#### [WHAT TO PRODUCE]
Word for word, please restate the line containing "U24: AND 74HC08" and all the lines that follow it to the end of the data.

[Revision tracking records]

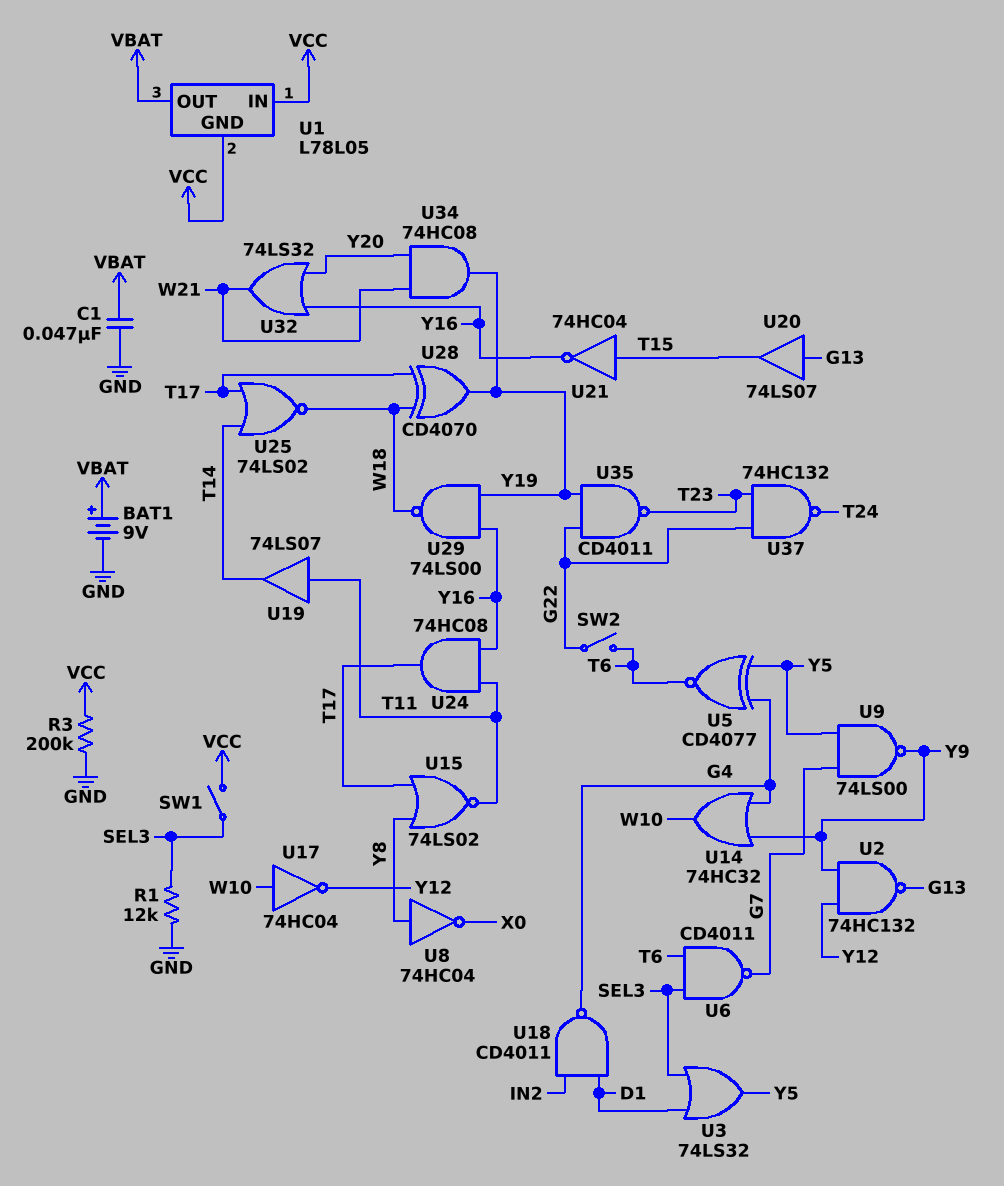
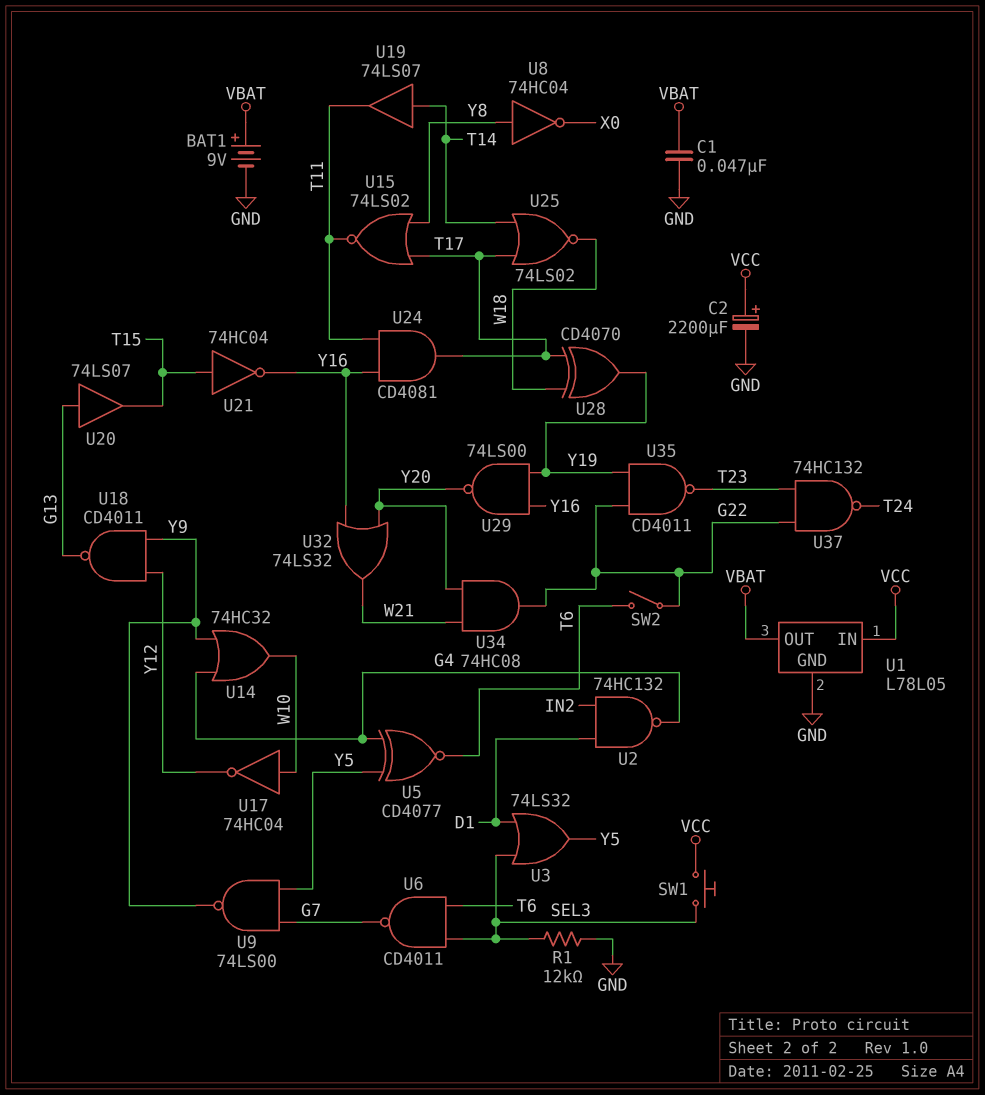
C2: none -> 2200uF (plus VCC, minus GND)
R3: 200k (GND, VCC) -> none
SW1: switch (SEL3, VCC) -> button (SEL3, VCC)
U1 pin GND: VCC -> GND
U2: NAND 74HC132 (in Y9, in Y12, out G13) -> NAND 74HC132 (in D1, in IN2, out G4)
U18: NAND CD4011 (in D1, in IN2, out G4) -> NAND CD4011 (in Y9, in Y12, out G13)
U19: buffer 74LS07 (in T11, out T14) -> buffer 74LS07 (in T14, out T11)
U24: AND 74HC08 (in T11, in Y16, out T17) -> AND CD4081 (in T11, in Y16, out T17)
U29: NAND 74LS00 (in Y16, in Y19, out W18) -> NAND 74LS00 (in Y16, in Y19, out Y20)
U34: AND 74HC08 (in W21, in Y20, out Y19) -> AND 74HC08 (in W21, in Y20, out G22)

#### [RESPONSE TO THIS TASK]
U24: AND 74HC08 (in T11, in Y16, out T17) -> AND CD4081 (in T11, in Y16, out T17)
U29: NAND 74LS00 (in Y16, in Y19, out W18) -> NAND 74LS00 (in Y16, in Y19, out Y20)
U34: AND 74HC08 (in W21, in Y20, out Y19) -> AND 74HC08 (in W21, in Y20, out G22)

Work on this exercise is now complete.